> **To-do item**
From the entries provided below, copy each line that contains the word "turquoise".

══ Material supplied ══

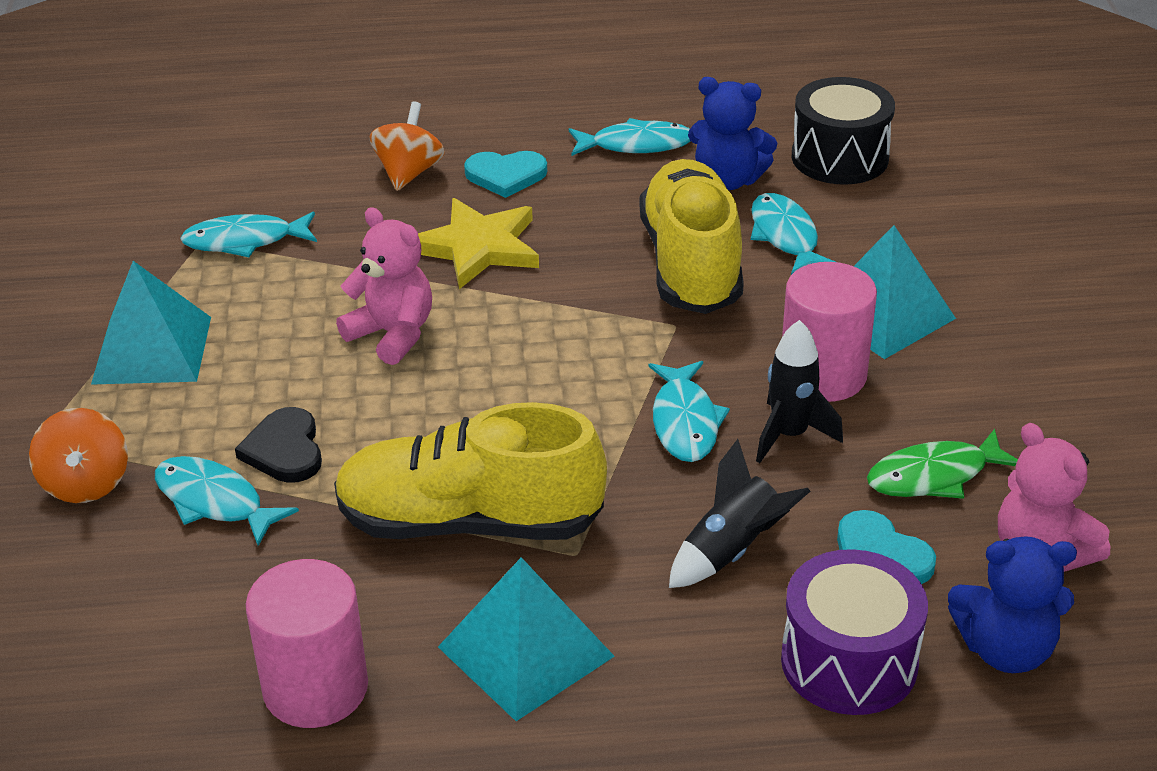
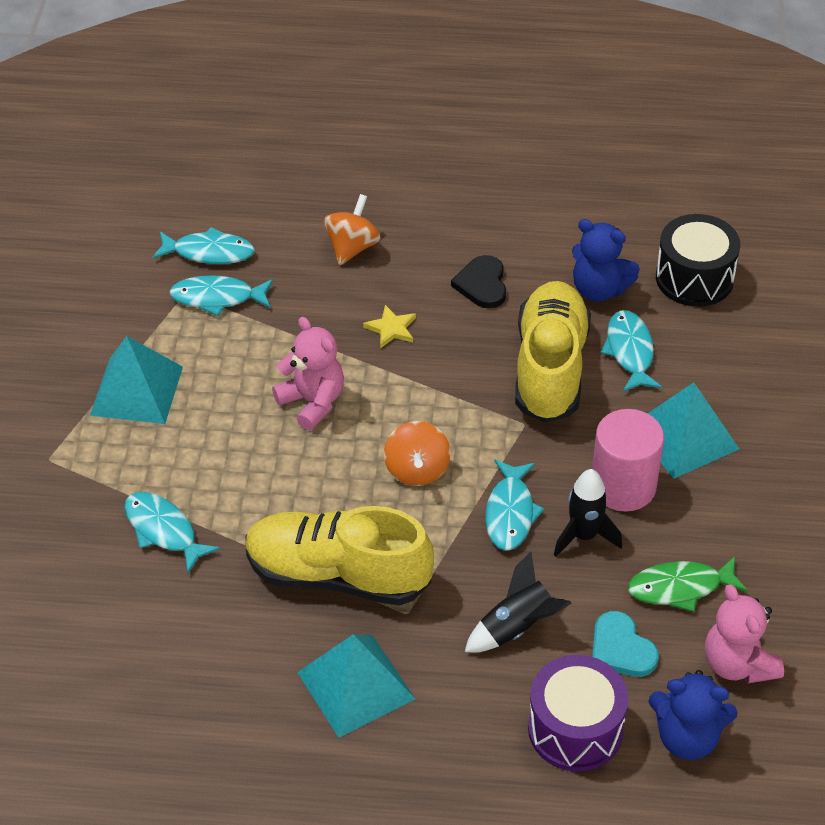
camera: 10 degrees right, 10 degrees up
(86, 484) = (77, 501): orange spinning top -> orange spinning top (417, 470)
(284, 450) = (218, 494): black heart -> black heart (482, 284)
(315, 688) = (210, 691): pink cylinder -> none
(478, 247) = (391, 328): yellow star -> yellow star, size x0.52
(506, 175) = (426, 260): turquoise heart -> none
(636, 145) = (535, 243): turquoise fish -> turquoise fish (209, 252)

═══

> **Exercise answer**
(506, 175) = (426, 260): turquoise heart -> none
(636, 145) = (535, 243): turquoise fish -> turquoise fish (209, 252)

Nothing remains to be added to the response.